# Prompt
Your answer needs to include each line of the records in which the string "none" can be found.

======== Records shown ========

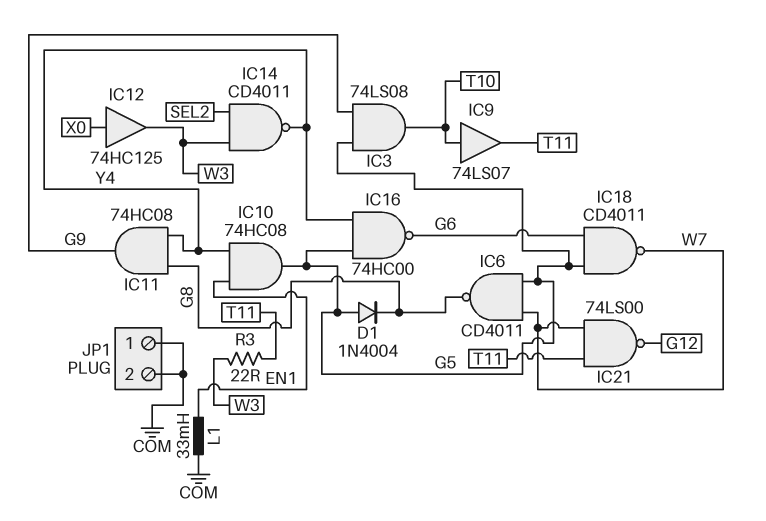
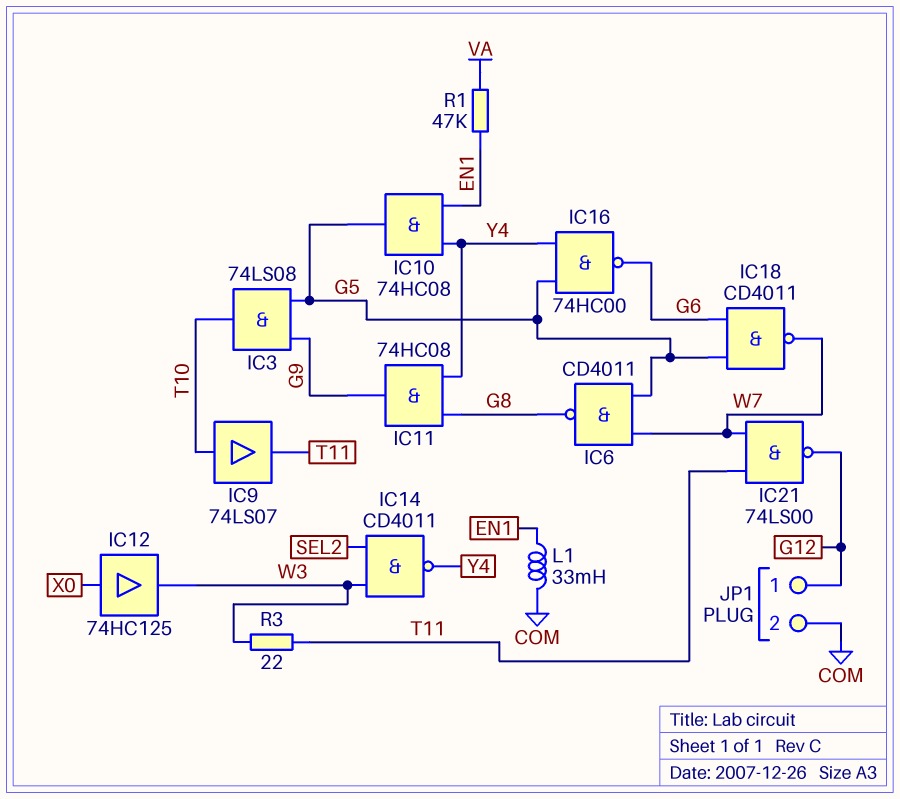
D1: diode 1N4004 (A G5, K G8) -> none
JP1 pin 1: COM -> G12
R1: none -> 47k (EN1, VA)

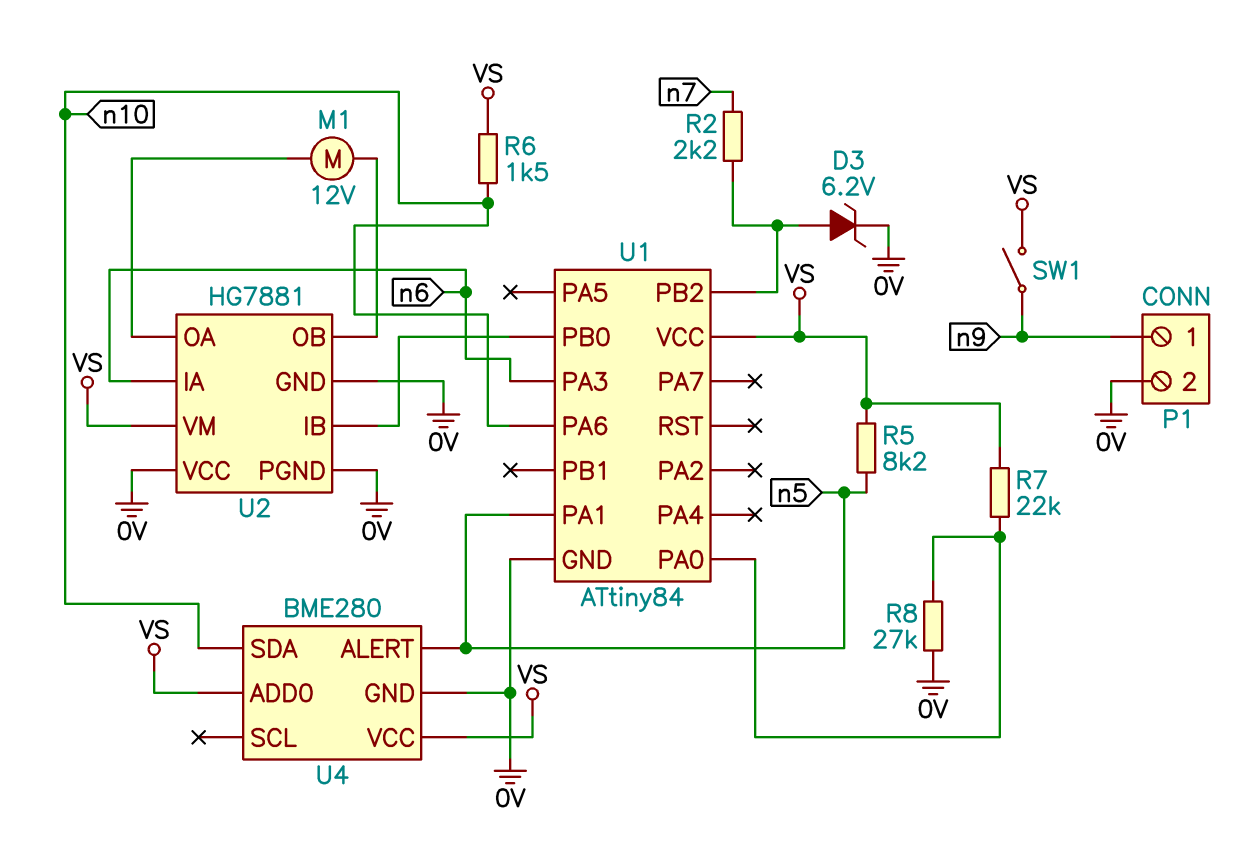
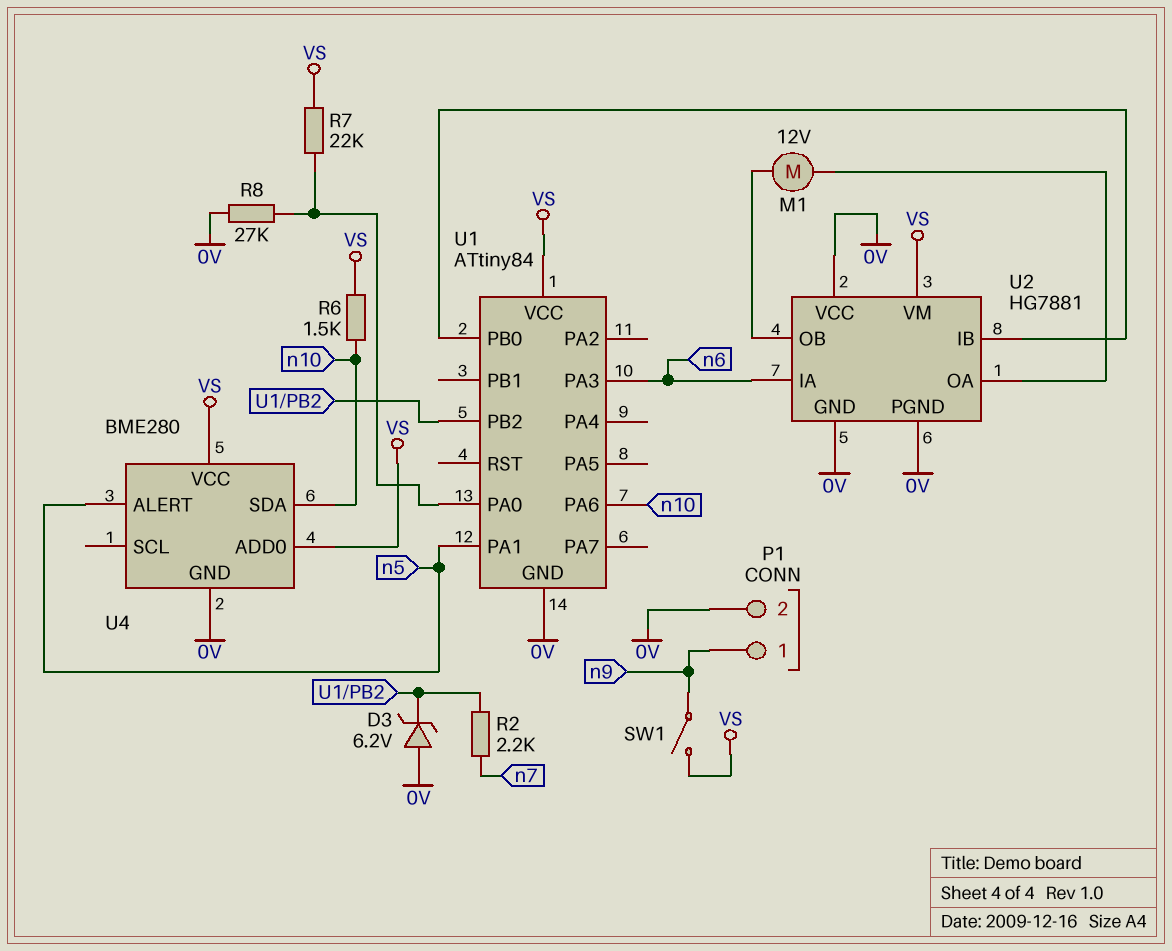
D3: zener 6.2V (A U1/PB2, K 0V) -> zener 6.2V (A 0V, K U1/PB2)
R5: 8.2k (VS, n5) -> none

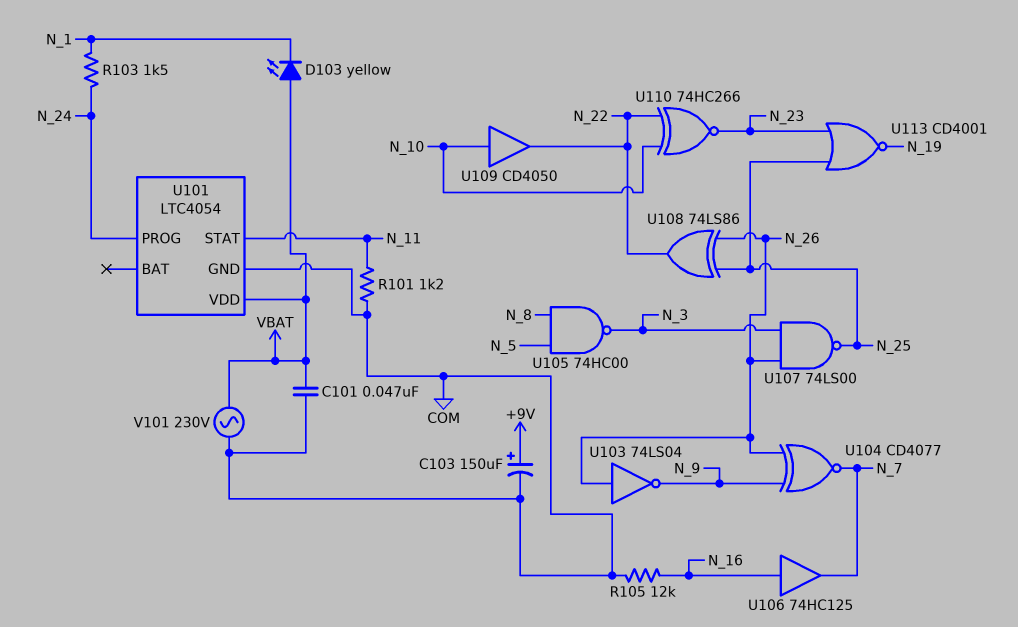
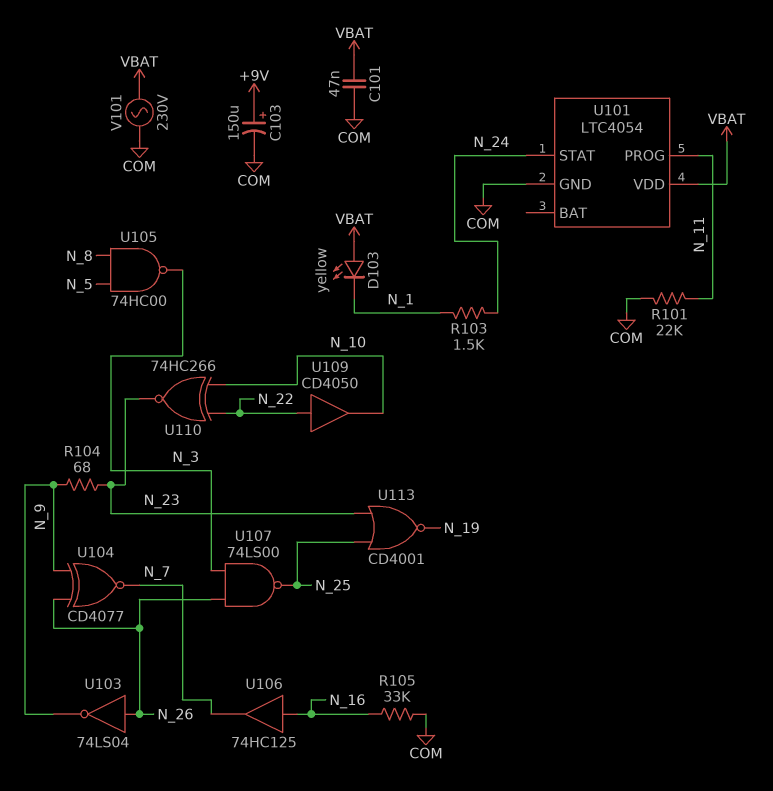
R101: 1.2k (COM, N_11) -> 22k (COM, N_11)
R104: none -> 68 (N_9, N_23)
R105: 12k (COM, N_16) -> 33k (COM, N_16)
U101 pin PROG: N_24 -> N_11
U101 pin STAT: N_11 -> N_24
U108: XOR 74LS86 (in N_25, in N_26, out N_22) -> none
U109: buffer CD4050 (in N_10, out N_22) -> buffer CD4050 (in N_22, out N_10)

========

# Response below
D1: diode 1N4004 (A G5, K G8) -> none
R1: none -> 47k (EN1, VA)
R5: 8.2k (VS, n5) -> none
R104: none -> 68 (N_9, N_23)
U108: XOR 74LS86 (in N_25, in N_26, out N_22) -> none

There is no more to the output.